YOUR INSTRUCTIONS >> From the first line of the entries down to the line with "The bofivazik (turquoise)", write out every line exactly; that last line counts, but pictures do not.

[Stored items]
== Segment start ==

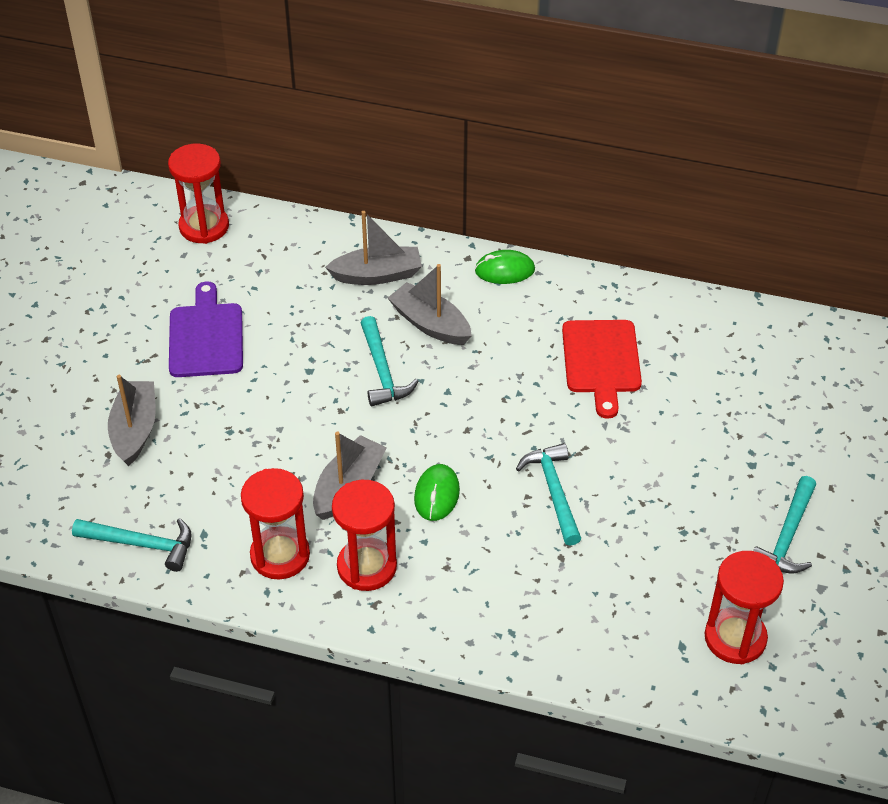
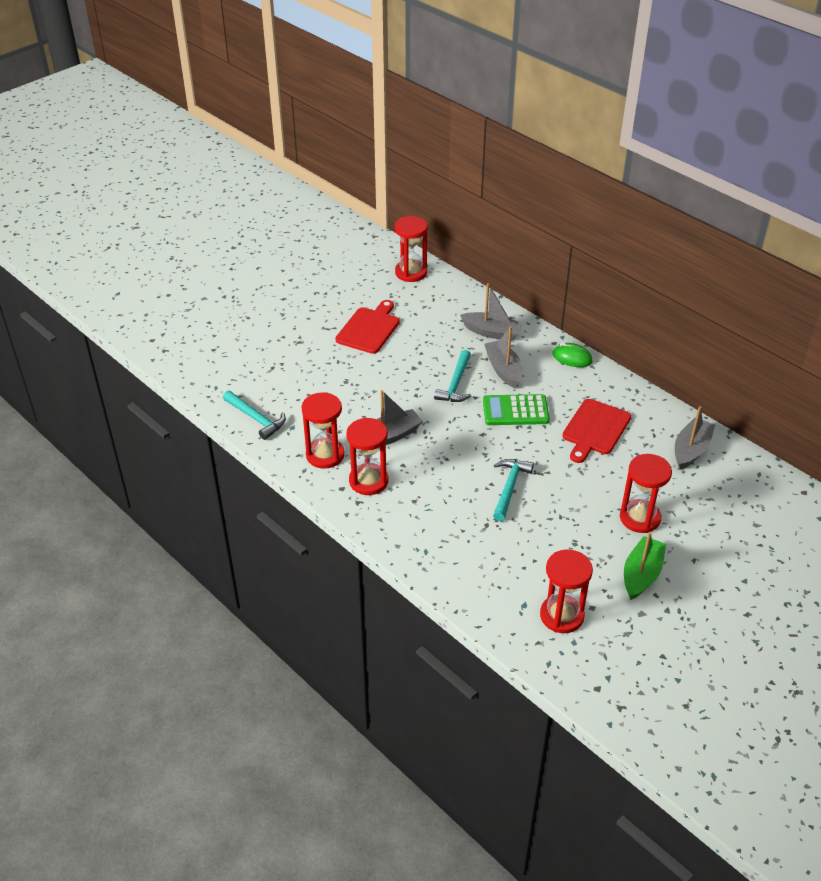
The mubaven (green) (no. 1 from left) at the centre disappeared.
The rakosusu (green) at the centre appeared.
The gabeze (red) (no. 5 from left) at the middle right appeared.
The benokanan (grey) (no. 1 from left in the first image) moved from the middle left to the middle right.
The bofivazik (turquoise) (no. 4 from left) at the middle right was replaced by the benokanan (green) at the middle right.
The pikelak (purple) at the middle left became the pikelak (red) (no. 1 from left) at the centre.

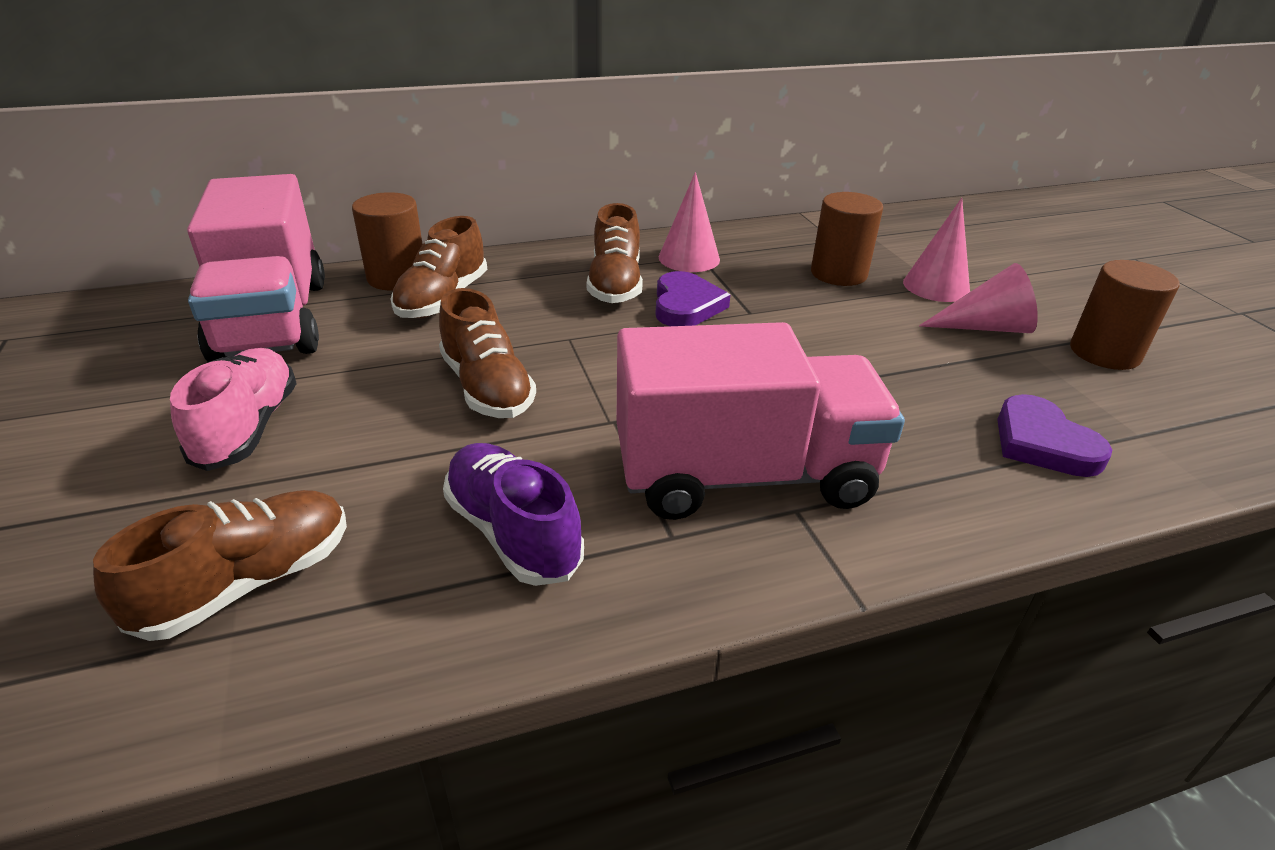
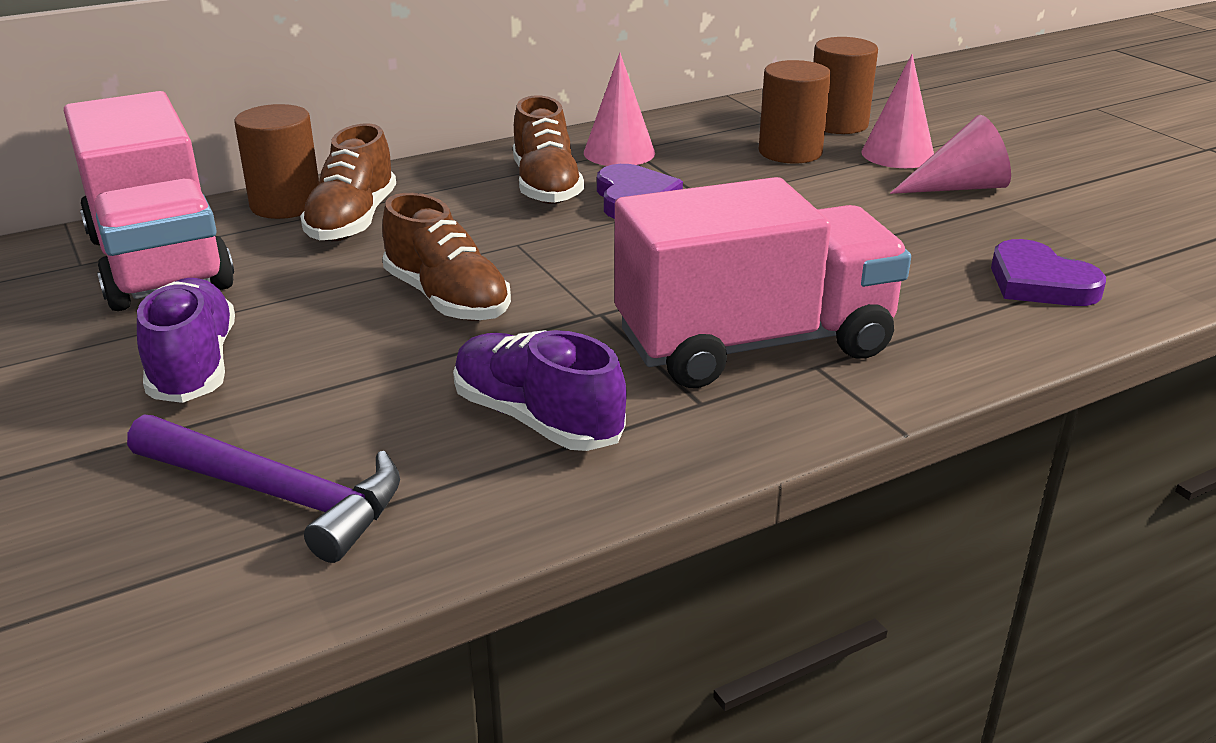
The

== Segment end ==

SOLUTION TO THE PROBLEM >>
The mubaven (green) (no. 1 from left) at the centre disappeared.
The rakosusu (green) at the centre appeared.
The gabeze (red) (no. 5 from left) at the middle right appeared.
The benokanan (grey) (no. 1 from left in the first image) moved from the middle left to the middle right.
The bofivazik (turquoise) (no. 4 from left) at the middle right was replaced by the benokanan (green) at the middle right.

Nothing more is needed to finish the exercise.